▶ **WORK ORDER**: Once the line containing "C5: 68pF (GND, N29) -> 22pF (GND, N29)" is found in the entries below, reproduce it and every line after it, stopping at and including the line containing "R16: 43k (N6, N37) -> 36k (N6, N37)"; reproduce nothing else, and keep each line exact.

-------- SOURCE DATA --------

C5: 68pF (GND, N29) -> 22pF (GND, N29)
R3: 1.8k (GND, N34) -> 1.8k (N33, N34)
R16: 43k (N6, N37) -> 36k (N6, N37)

--------
-------- SOURCE DATA --------

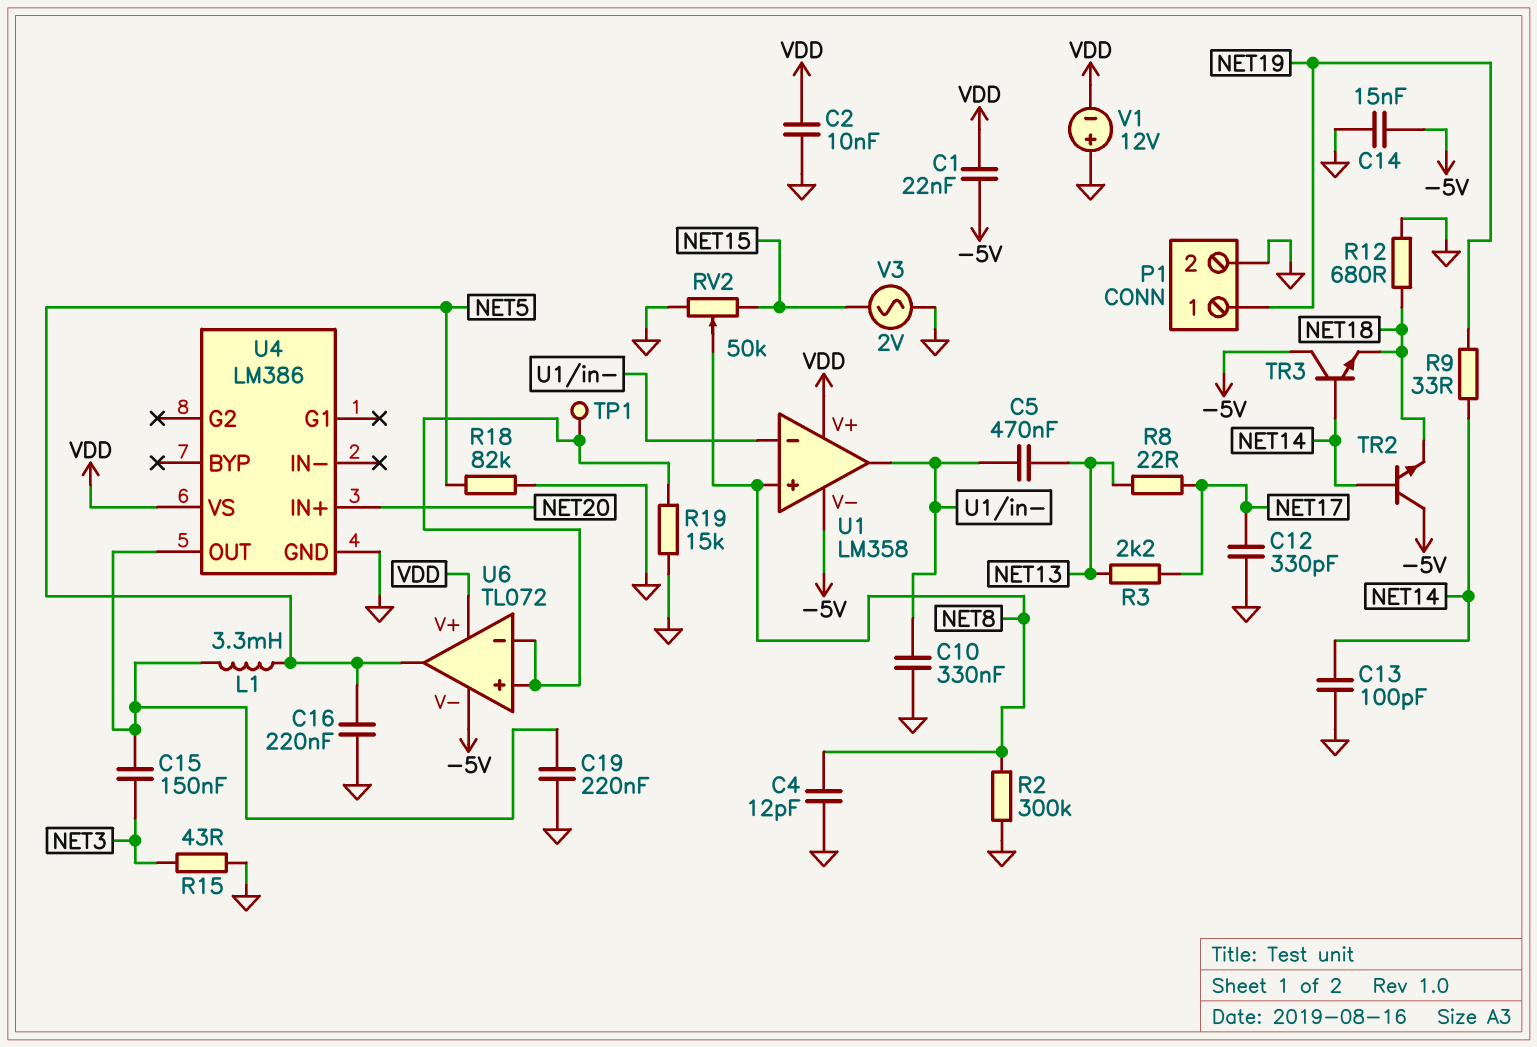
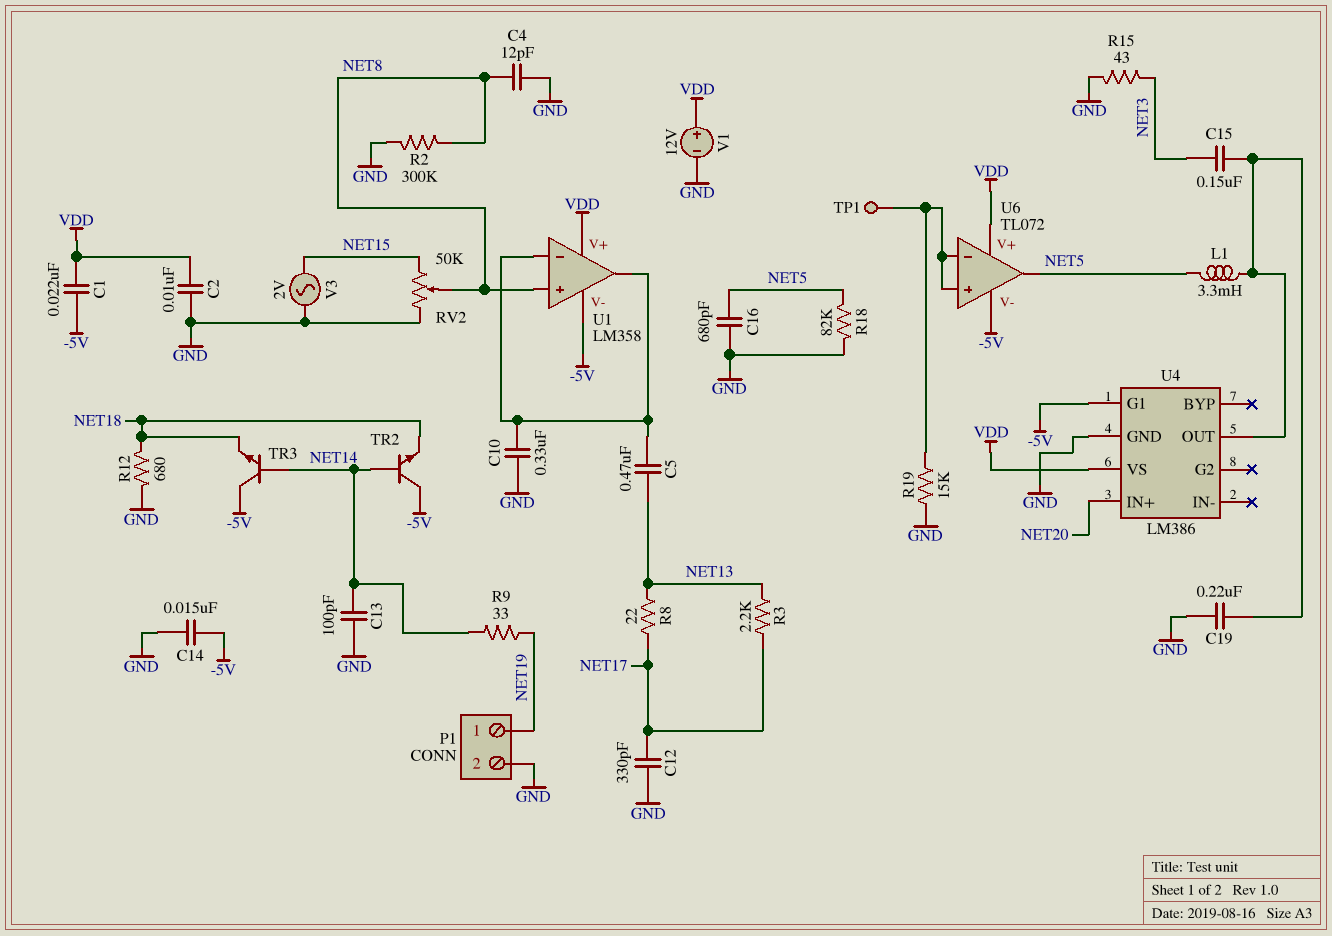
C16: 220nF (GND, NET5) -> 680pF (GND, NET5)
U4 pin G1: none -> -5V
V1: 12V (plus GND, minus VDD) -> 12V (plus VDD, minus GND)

--------

▶ **REPLY TO THE EXERCISE**:
C5: 68pF (GND, N29) -> 22pF (GND, N29)
R3: 1.8k (GND, N34) -> 1.8k (N33, N34)
R16: 43k (N6, N37) -> 36k (N6, N37)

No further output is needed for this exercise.